• **About this exercise**
Where the records below reach the line containing "turquoise car: [551,168,582,226]", start transcribing, and end with the line containing "white hammer: [253,338,311,432]", exactly and with nothing else added.

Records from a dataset

*** Begin section ***

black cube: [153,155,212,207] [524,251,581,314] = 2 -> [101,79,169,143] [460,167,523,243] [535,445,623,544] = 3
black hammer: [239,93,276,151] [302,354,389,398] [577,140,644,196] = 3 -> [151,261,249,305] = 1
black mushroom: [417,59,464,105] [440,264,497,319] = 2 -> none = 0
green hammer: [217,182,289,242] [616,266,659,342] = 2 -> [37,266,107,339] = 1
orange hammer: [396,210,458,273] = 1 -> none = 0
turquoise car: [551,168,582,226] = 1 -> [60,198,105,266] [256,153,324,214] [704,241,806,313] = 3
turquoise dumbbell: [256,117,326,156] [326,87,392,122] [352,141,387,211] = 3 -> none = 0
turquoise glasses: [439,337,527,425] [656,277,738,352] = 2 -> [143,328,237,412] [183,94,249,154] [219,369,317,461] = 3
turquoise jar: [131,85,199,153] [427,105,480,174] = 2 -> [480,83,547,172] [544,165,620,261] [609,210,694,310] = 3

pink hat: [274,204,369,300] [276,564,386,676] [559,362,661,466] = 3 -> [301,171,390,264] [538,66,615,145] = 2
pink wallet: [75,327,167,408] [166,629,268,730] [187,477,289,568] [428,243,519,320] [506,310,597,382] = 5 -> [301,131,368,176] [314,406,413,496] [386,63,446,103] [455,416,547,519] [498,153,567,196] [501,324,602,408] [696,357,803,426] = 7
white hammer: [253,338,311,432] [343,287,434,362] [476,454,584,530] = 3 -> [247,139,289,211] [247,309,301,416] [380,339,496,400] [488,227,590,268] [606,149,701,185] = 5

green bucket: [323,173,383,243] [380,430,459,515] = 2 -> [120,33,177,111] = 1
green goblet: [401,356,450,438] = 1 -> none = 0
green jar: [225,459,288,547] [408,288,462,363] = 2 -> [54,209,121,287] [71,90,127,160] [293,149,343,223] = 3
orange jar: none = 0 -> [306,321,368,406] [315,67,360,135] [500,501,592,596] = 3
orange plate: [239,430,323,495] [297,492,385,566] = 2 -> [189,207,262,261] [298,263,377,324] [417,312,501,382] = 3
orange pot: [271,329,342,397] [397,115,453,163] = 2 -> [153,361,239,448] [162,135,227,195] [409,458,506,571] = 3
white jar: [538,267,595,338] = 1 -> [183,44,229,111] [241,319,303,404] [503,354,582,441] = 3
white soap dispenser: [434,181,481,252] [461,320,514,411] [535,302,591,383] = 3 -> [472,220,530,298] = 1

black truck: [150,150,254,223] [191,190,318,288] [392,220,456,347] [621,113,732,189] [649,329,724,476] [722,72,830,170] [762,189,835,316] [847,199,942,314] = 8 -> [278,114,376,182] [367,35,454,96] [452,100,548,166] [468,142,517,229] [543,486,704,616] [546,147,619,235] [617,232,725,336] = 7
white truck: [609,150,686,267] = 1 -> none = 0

*** End section ***

• **Solution to the exercise**
turquoise car: [551,168,582,226] = 1 -> [60,198,105,266] [256,153,324,214] [704,241,806,313] = 3
turquoise dumbbell: [256,117,326,156] [326,87,392,122] [352,141,387,211] = 3 -> none = 0
turquoise glasses: [439,337,527,425] [656,277,738,352] = 2 -> [143,328,237,412] [183,94,249,154] [219,369,317,461] = 3
turquoise jar: [131,85,199,153] [427,105,480,174] = 2 -> [480,83,547,172] [544,165,620,261] [609,210,694,310] = 3

pink hat: [274,204,369,300] [276,564,386,676] [559,362,661,466] = 3 -> [301,171,390,264] [538,66,615,145] = 2
pink wallet: [75,327,167,408] [166,629,268,730] [187,477,289,568] [428,243,519,320] [506,310,597,382] = 5 -> [301,131,368,176] [314,406,413,496] [386,63,446,103] [455,416,547,519] [498,153,567,196] [501,324,602,408] [696,357,803,426] = 7
white hammer: [253,338,311,432] [343,287,434,362] [476,454,584,530] = 3 -> [247,139,289,211] [247,309,301,416] [380,339,496,400] [488,227,590,268] [606,149,701,185] = 5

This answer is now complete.